Aim of the task »
All entries are to be printed again exactly, with their images omitted.

==================================================

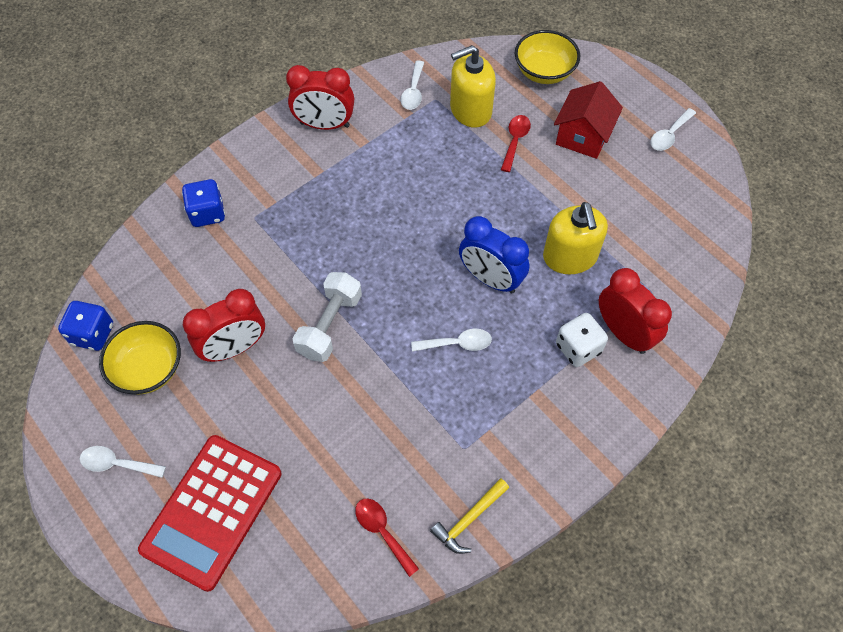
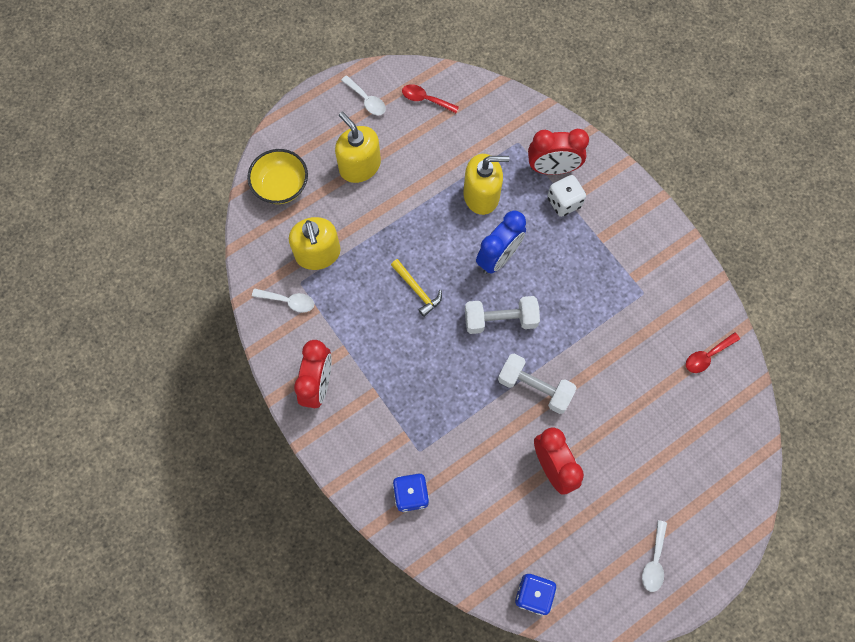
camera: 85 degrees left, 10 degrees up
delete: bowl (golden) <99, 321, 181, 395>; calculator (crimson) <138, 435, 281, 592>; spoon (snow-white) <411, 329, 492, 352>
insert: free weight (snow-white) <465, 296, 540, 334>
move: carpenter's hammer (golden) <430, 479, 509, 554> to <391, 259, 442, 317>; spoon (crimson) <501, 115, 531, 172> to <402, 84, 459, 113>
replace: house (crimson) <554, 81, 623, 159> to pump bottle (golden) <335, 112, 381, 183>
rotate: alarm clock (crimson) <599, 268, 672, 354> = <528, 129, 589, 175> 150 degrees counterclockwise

==================================================

Exercise answer »
camera: 85 degrees left, 10 degrees up
delete: bowl (golden) <99, 321, 181, 395>; calculator (crimson) <138, 435, 281, 592>; spoon (snow-white) <411, 329, 492, 352>
insert: free weight (snow-white) <465, 296, 540, 334>
move: carpenter's hammer (golden) <430, 479, 509, 554> to <391, 259, 442, 317>; spoon (crimson) <501, 115, 531, 172> to <402, 84, 459, 113>
replace: house (crimson) <554, 81, 623, 159> to pump bottle (golden) <335, 112, 381, 183>
rotate: alarm clock (crimson) <599, 268, 672, 354> = <528, 129, 589, 175> 150 degrees counterclockwise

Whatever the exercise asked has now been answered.